▸ **THE PROBLEM**
Please write out all of the data below exactly, without including the pictures.

Recorded data:
= Beginning of Section =
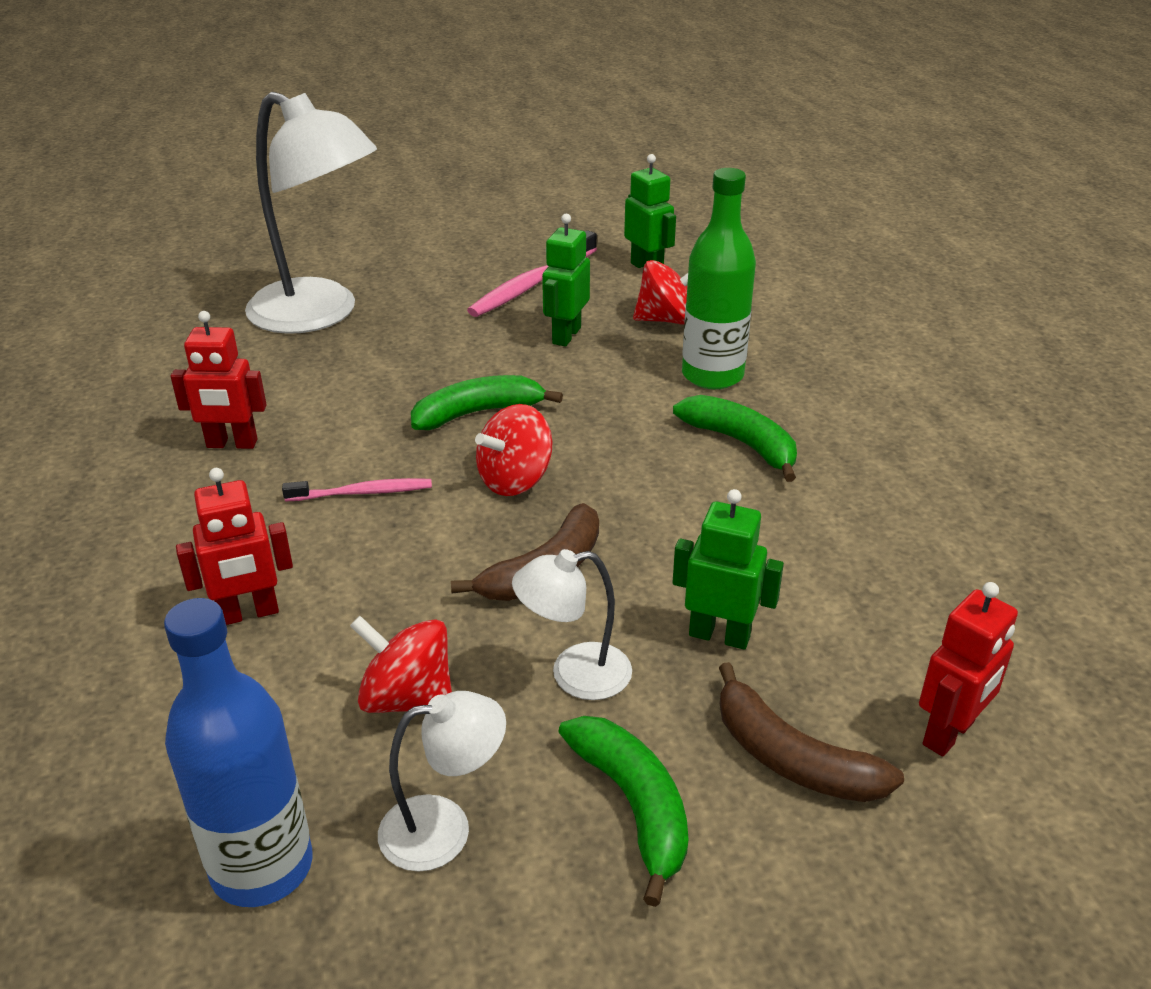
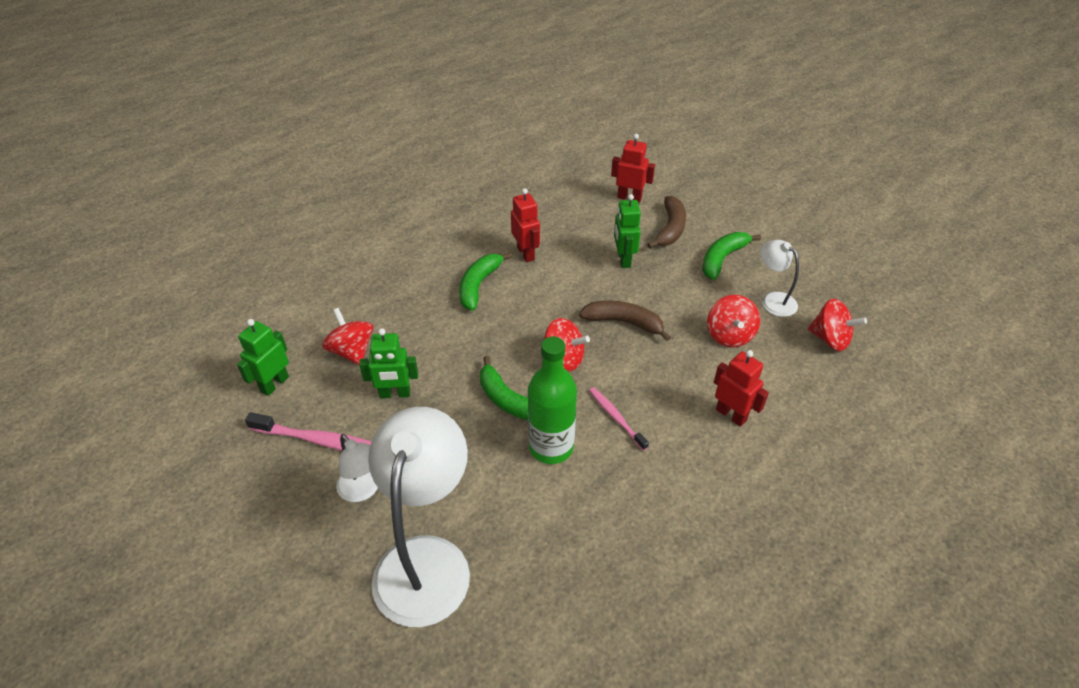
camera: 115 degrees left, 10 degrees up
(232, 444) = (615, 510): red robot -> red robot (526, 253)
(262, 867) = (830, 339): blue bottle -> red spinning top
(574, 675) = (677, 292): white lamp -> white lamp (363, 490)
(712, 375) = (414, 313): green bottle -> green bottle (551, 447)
= End of Section =
▸ **TASK OUTPUT**
camera: 115 degrees left, 10 degrees up
(232, 444) = (615, 510): red robot -> red robot (526, 253)
(262, 867) = (830, 339): blue bottle -> red spinning top
(574, 675) = (677, 292): white lamp -> white lamp (363, 490)
(712, 375) = (414, 313): green bottle -> green bottle (551, 447)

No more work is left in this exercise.